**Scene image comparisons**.
========================================================================
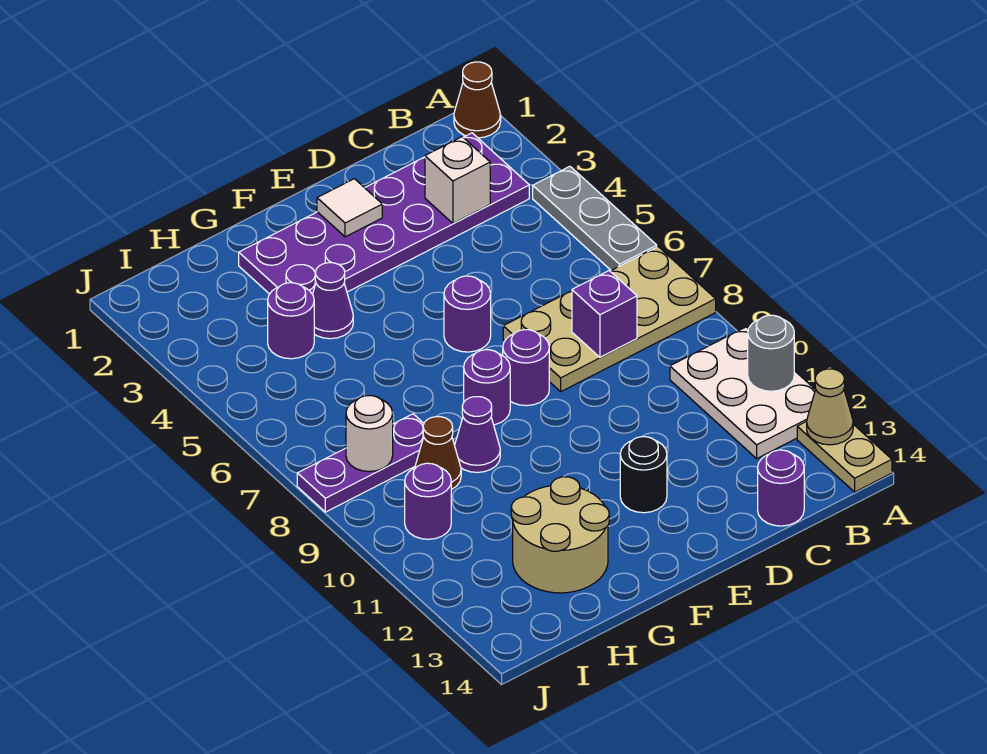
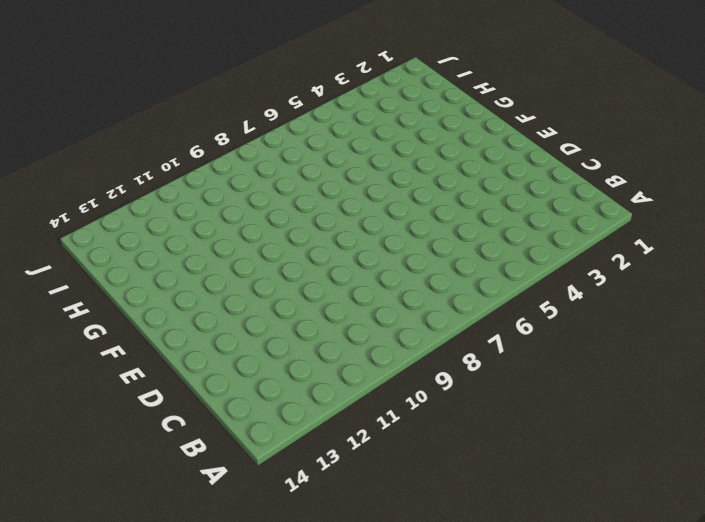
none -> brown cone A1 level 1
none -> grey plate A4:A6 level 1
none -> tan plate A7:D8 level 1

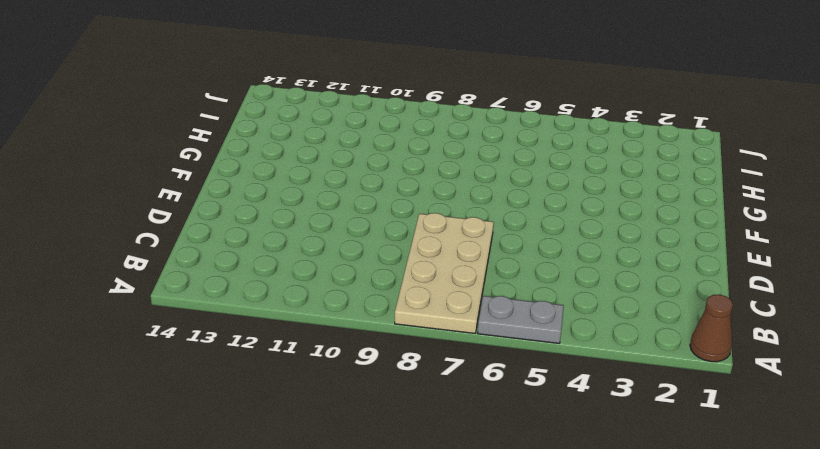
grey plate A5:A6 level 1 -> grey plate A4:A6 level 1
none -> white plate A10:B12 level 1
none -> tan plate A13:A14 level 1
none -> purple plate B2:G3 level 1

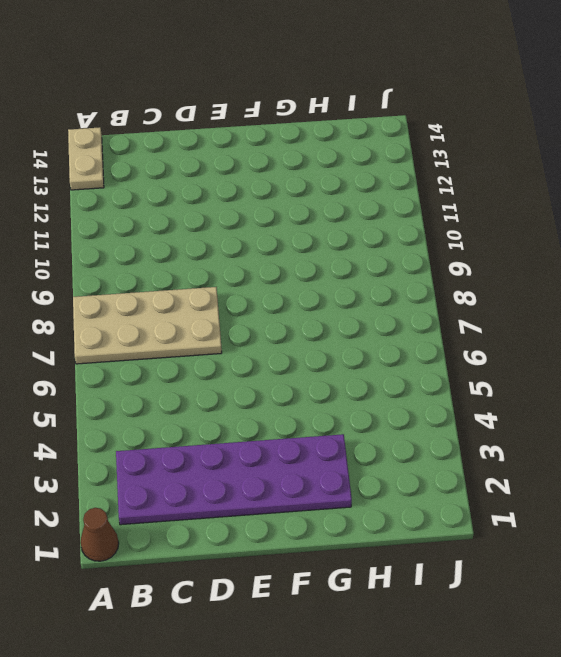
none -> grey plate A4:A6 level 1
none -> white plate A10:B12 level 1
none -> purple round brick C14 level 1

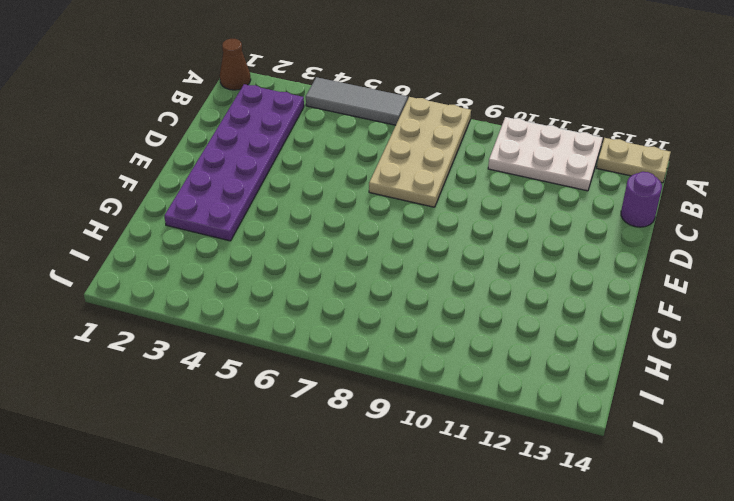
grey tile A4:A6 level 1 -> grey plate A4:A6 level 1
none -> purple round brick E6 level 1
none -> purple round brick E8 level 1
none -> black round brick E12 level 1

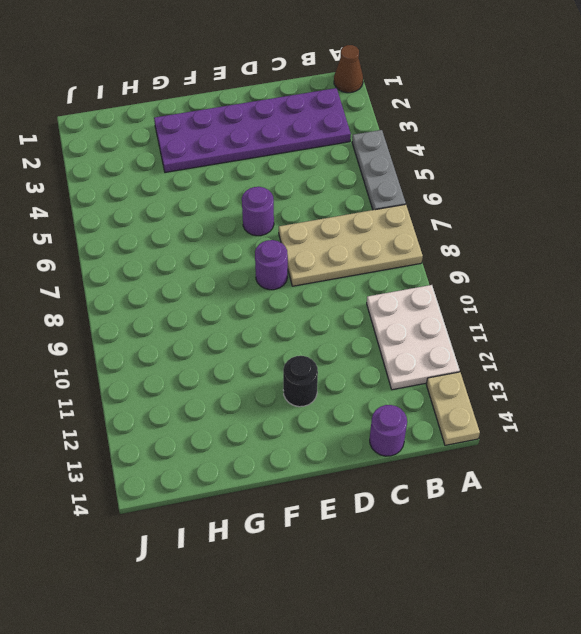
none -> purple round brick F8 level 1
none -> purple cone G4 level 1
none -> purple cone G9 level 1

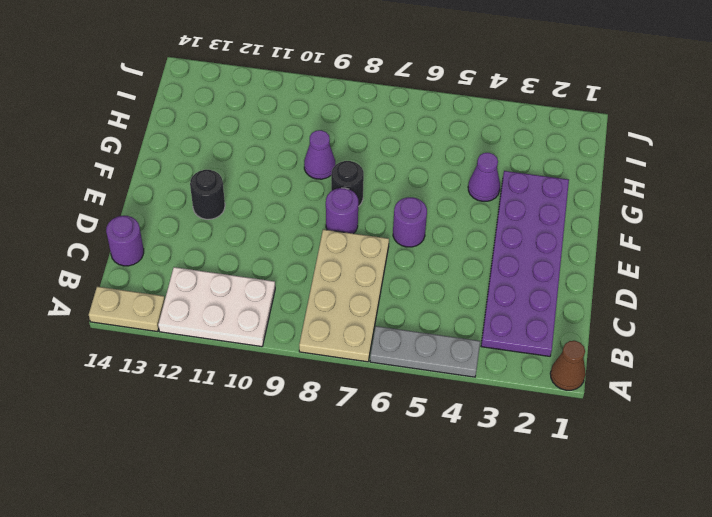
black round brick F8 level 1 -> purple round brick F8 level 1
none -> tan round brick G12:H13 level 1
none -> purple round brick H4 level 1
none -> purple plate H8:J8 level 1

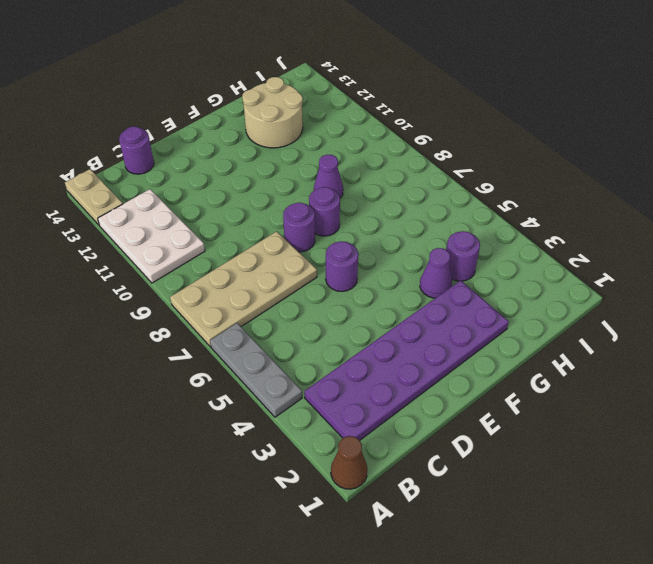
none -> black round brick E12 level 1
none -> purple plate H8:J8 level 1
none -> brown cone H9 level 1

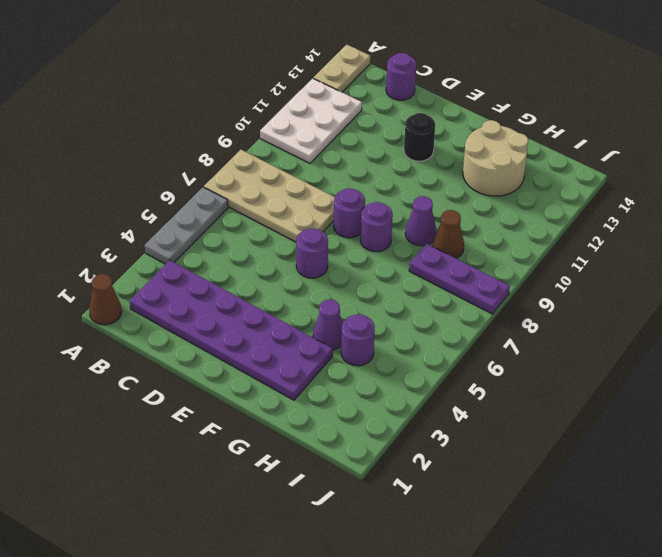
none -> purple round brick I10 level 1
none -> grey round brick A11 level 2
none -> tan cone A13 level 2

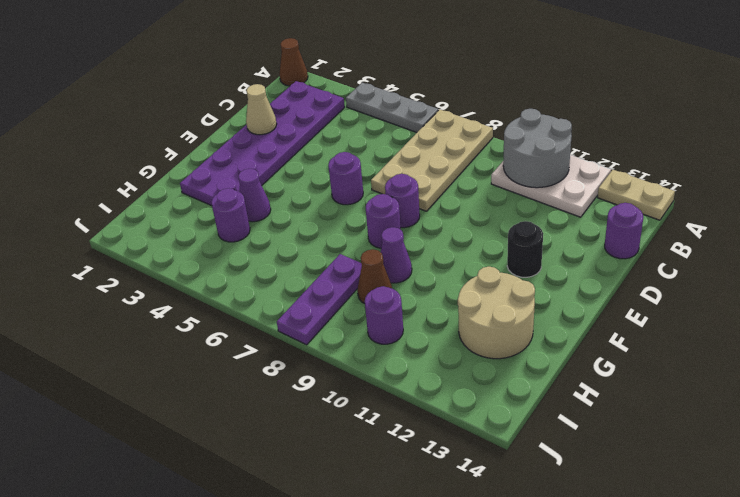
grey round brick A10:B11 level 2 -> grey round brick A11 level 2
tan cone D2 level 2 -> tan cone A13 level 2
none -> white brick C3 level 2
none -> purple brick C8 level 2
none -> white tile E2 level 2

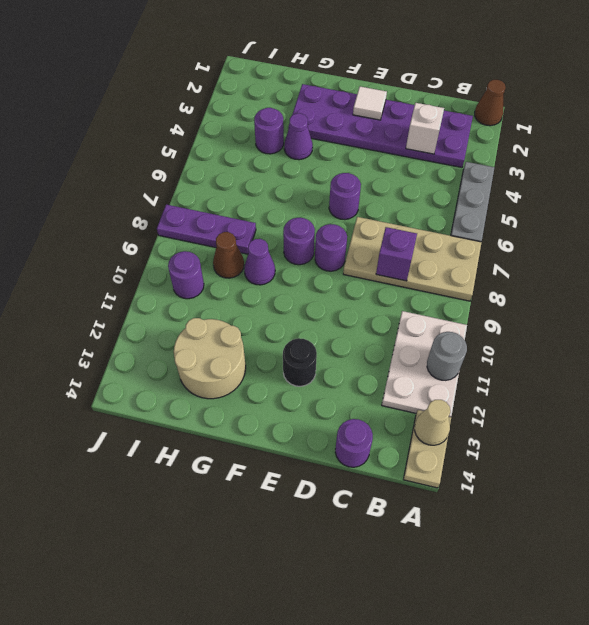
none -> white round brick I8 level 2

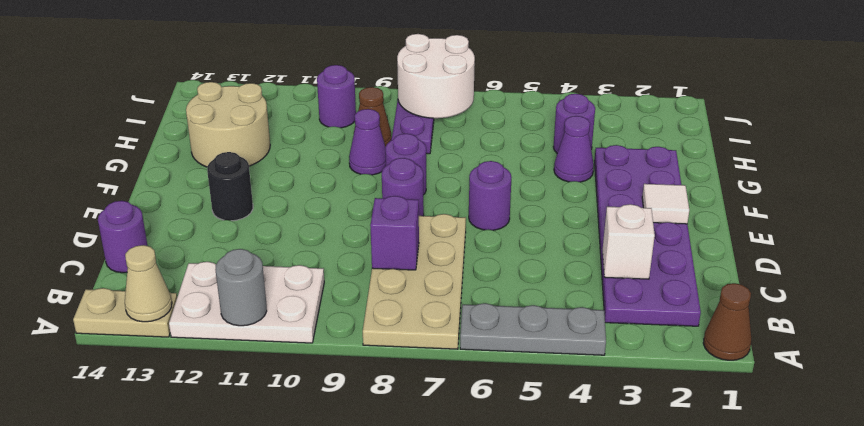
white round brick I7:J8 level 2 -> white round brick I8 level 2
========================================================================
With images left out, the data must be transcribed exactly.

**Expected answer**.
none -> brown cone A1 level 1
none -> grey plate A4:A6 level 1
none -> tan plate A7:D8 level 1

grey plate A5:A6 level 1 -> grey plate A4:A6 level 1
none -> white plate A10:B12 level 1
none -> tan plate A13:A14 level 1
none -> purple plate B2:G3 level 1

none -> grey plate A4:A6 level 1
none -> white plate A10:B12 level 1
none -> purple round brick C14 level 1

grey tile A4:A6 level 1 -> grey plate A4:A6 level 1
none -> purple round brick E6 level 1
none -> purple round brick E8 level 1
none -> black round brick E12 level 1

none -> purple round brick F8 level 1
none -> purple cone G4 level 1
none -> purple cone G9 level 1

black round brick F8 level 1 -> purple round brick F8 level 1
none -> tan round brick G12:H13 level 1
none -> purple round brick H4 level 1
none -> purple plate H8:J8 level 1

none -> black round brick E12 level 1
none -> purple plate H8:J8 level 1
none -> brown cone H9 level 1

none -> purple round brick I10 level 1
none -> grey round brick A11 level 2
none -> tan cone A13 level 2

grey round brick A10:B11 level 2 -> grey round brick A11 level 2
tan cone D2 level 2 -> tan cone A13 level 2
none -> white brick C3 level 2
none -> purple brick C8 level 2
none -> white tile E2 level 2

none -> white round brick I8 level 2

white round brick I7:J8 level 2 -> white round brick I8 level 2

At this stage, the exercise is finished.